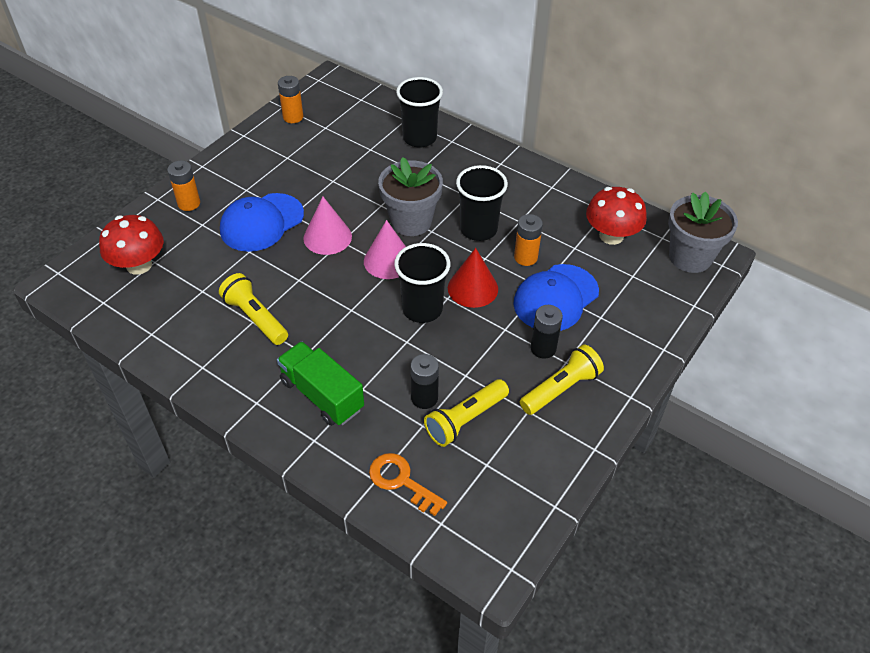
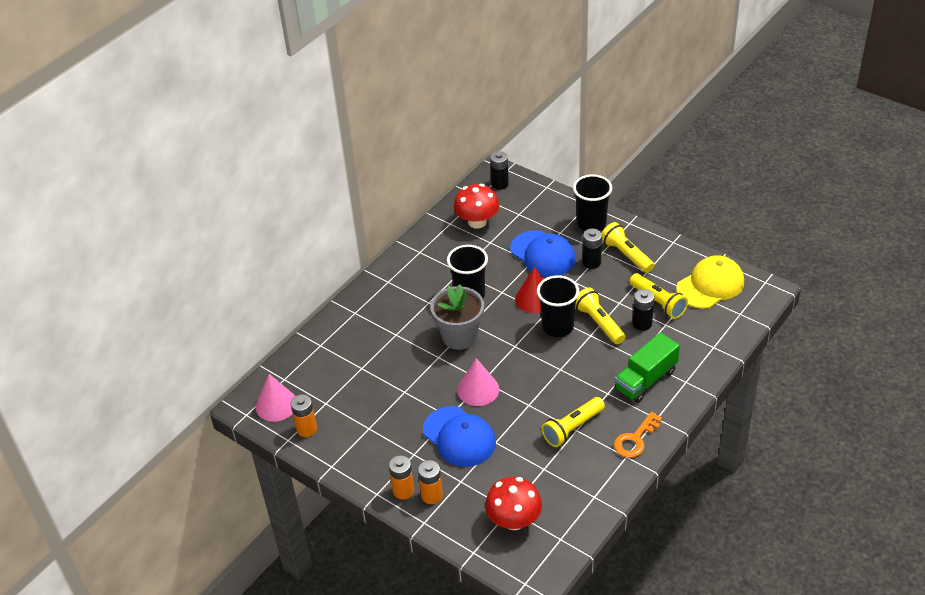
camera: 85 degrees left, 5 degrees down
(388, 260) = (506, 349): pink cone -> pink cone (276, 405)
(401, 481) = (712, 333): orange key -> orange key (635, 439)
(419, 138) = (349, 334): black cup -> black cup (591, 224)
(427, 351) = (599, 323): none -> yellow flashlight
(501, 489) = (710, 285): none -> yellow cap
(525, 257) = (501, 269): orange battery -> orange battery (403, 491)
(690, 257) = (499, 184): grey flower pot -> black battery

▶ [Task directions] Only the lines from the one containing "(388, 260) = (506, 349): pink" through the end of the listing belong in the response, each reproduced exactly.

▶ [Answer]
(388, 260) = (506, 349): pink cone -> pink cone (276, 405)
(401, 481) = (712, 333): orange key -> orange key (635, 439)
(419, 138) = (349, 334): black cup -> black cup (591, 224)
(427, 351) = (599, 323): none -> yellow flashlight
(501, 489) = (710, 285): none -> yellow cap
(525, 257) = (501, 269): orange battery -> orange battery (403, 491)
(690, 257) = (499, 184): grey flower pot -> black battery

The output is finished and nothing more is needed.